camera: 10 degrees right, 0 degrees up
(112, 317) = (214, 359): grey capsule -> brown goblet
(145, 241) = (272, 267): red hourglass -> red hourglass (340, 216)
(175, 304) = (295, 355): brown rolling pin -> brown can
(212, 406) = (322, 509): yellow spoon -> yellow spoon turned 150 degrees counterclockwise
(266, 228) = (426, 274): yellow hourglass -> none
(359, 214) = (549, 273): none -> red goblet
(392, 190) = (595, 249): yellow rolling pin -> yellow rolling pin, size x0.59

---

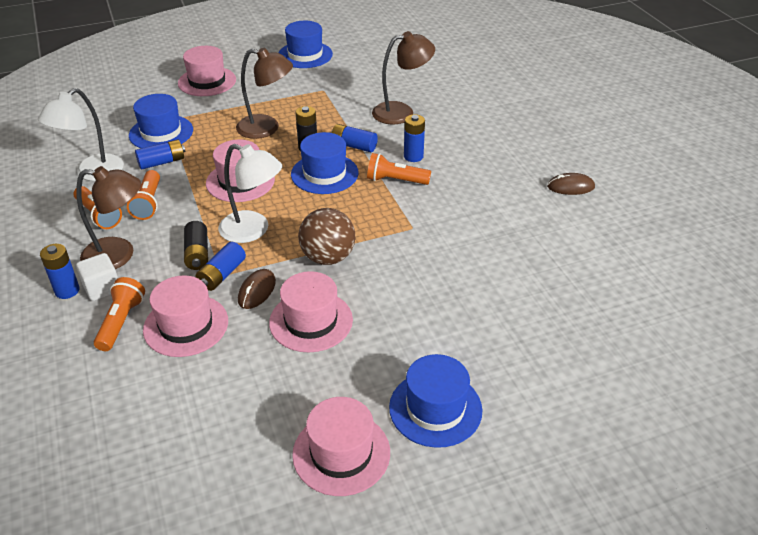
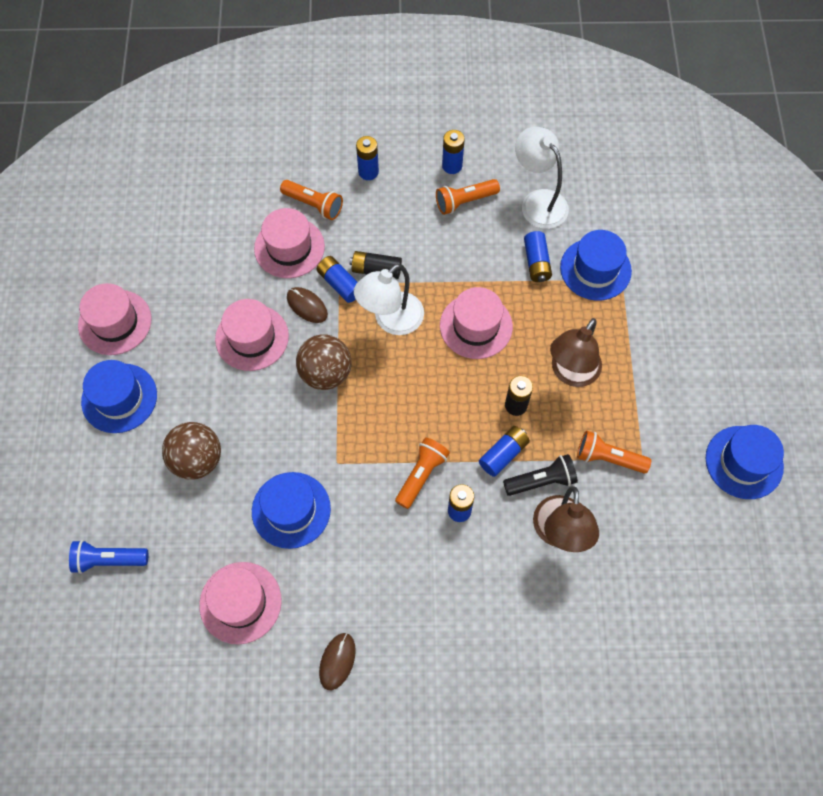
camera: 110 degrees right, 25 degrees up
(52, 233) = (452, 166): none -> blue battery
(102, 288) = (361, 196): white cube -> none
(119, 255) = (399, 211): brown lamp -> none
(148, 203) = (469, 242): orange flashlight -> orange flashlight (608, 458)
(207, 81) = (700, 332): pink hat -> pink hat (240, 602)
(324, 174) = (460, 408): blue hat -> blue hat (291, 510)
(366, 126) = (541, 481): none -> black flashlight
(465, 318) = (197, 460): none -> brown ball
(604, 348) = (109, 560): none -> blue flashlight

■ Required action ■
Copy out every line of the data that includes the word "rolling".

■ Written solution ■
(175, 304) = (295, 355): brown rolling pin -> brown can
(392, 190) = (595, 249): yellow rolling pin -> yellow rolling pin, size x0.59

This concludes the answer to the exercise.